START Data records

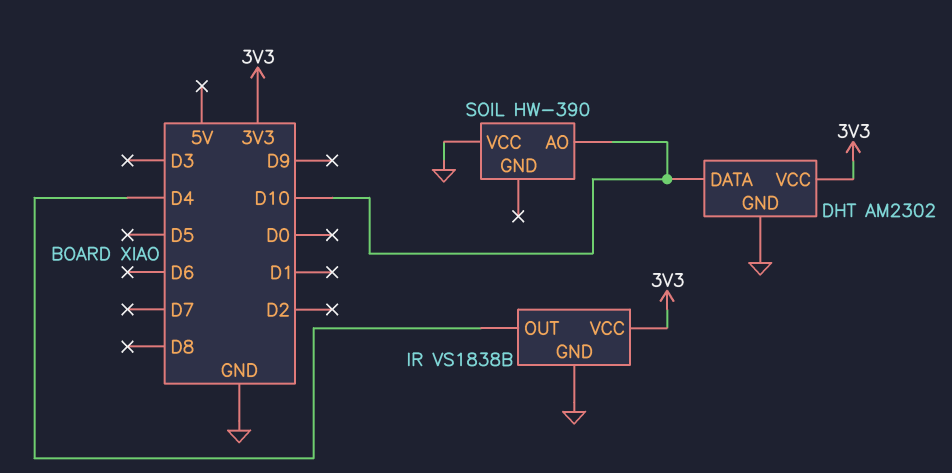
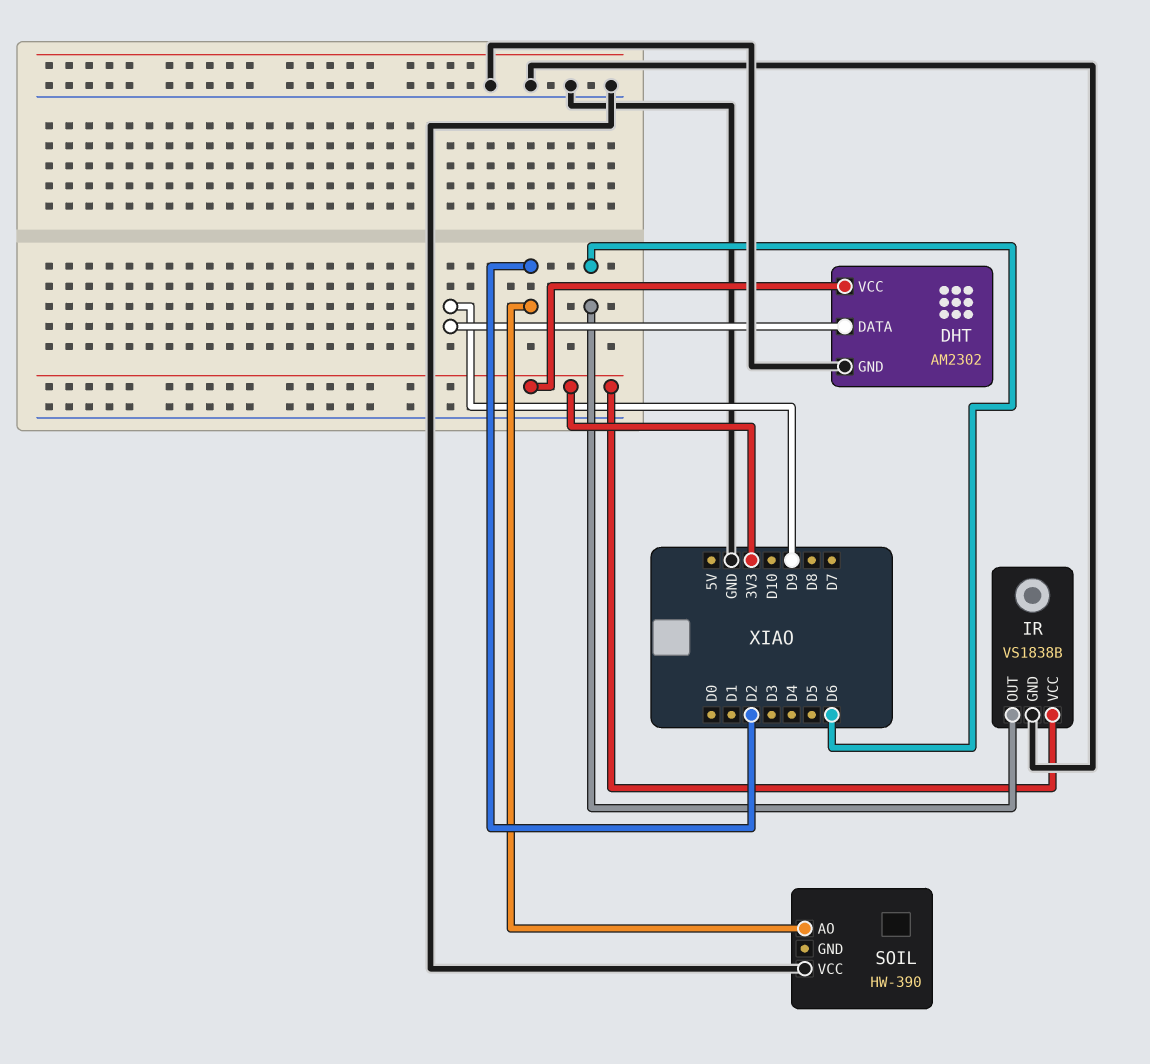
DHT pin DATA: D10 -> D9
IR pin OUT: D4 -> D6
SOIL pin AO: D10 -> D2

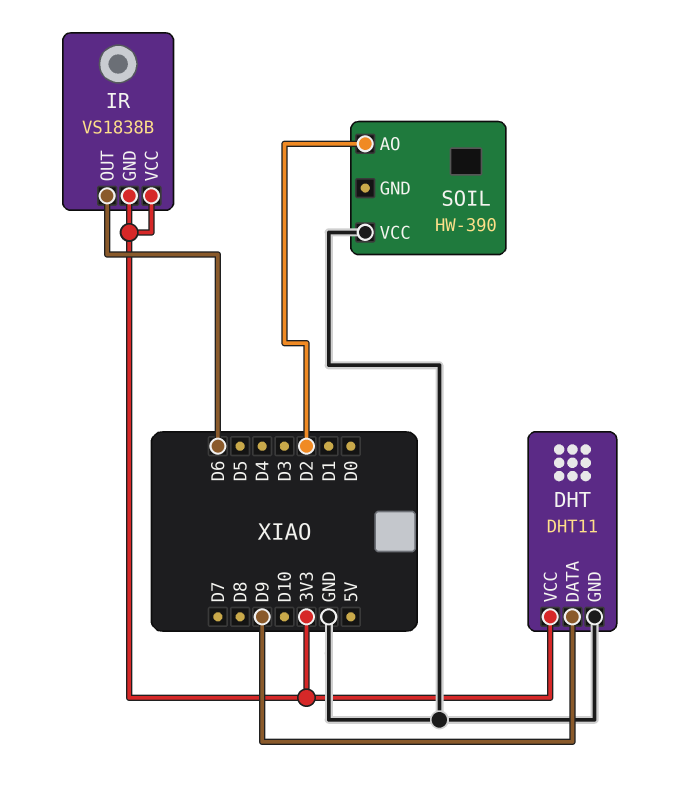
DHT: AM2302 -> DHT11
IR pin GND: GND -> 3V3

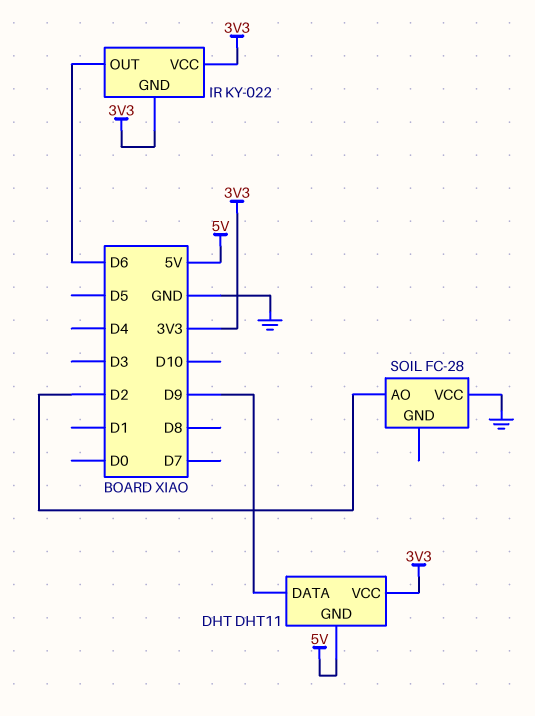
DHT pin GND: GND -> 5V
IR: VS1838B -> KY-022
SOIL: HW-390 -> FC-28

END Data records

▶ **Task objective**:
What is needed is an exact transcription of every entry, minus the pictures.

▶ **Task response**:
DHT pin DATA: D10 -> D9
IR pin OUT: D4 -> D6
SOIL pin AO: D10 -> D2

DHT: AM2302 -> DHT11
IR pin GND: GND -> 3V3

DHT pin GND: GND -> 5V
IR: VS1838B -> KY-022
SOIL: HW-390 -> FC-28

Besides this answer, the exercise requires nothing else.